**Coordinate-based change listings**
_ _ _ _

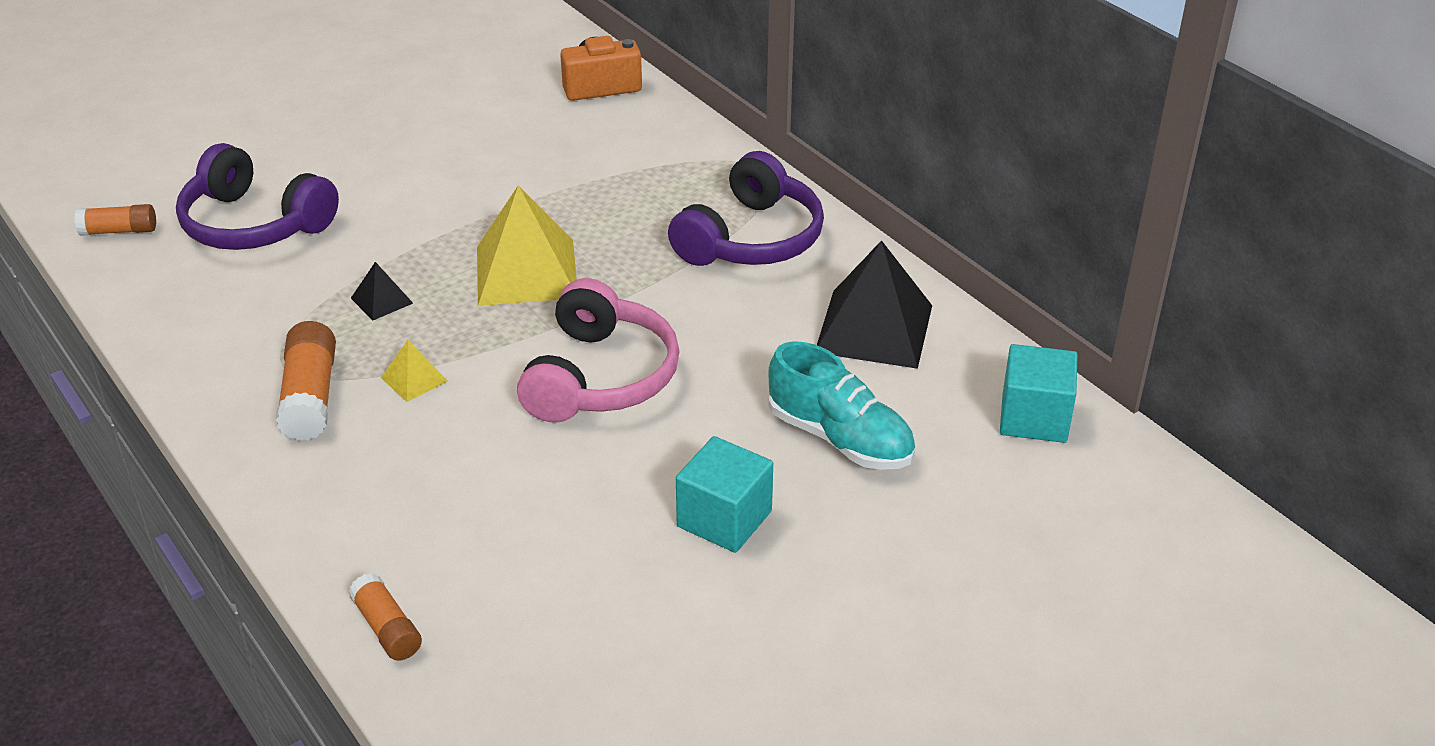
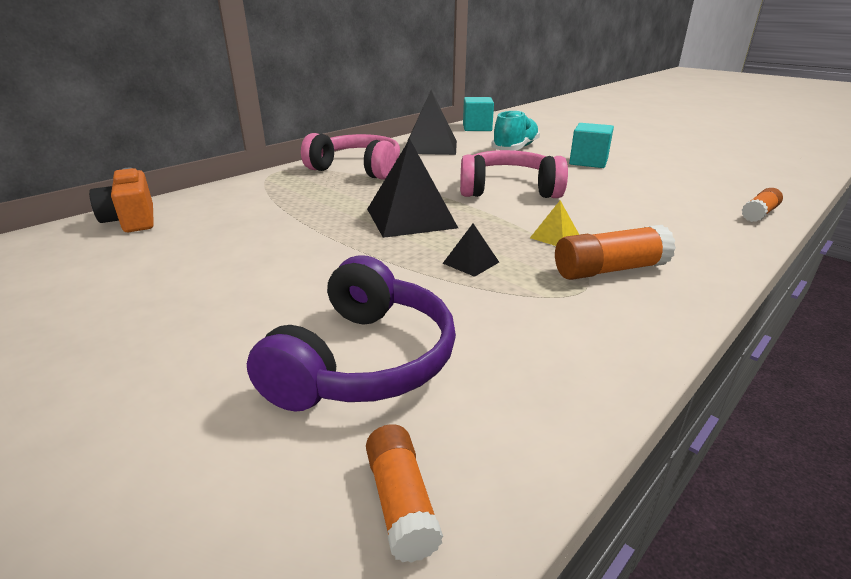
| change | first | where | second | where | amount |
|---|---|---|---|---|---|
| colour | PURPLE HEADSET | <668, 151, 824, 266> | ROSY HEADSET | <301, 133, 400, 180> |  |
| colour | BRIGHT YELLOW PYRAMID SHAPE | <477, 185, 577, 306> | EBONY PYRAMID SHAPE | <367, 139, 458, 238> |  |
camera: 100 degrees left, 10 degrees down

_ _ _ _

**EXERCISE GOAL**
All lines from the one with "colour | PURPLE" through the end of the data must be repeated exactly, and nothing else may be repeated.

**RESPONSE BELOW**
| colour | PURPLE HEADSET | <668, 151, 824, 266> | ROSY HEADSET | <301, 133, 400, 180> |  |
| colour | BRIGHT YELLOW PYRAMID SHAPE | <477, 185, 577, 306> | EBONY PYRAMID SHAPE | <367, 139, 458, 238> |  |
camera: 100 degrees left, 10 degrees down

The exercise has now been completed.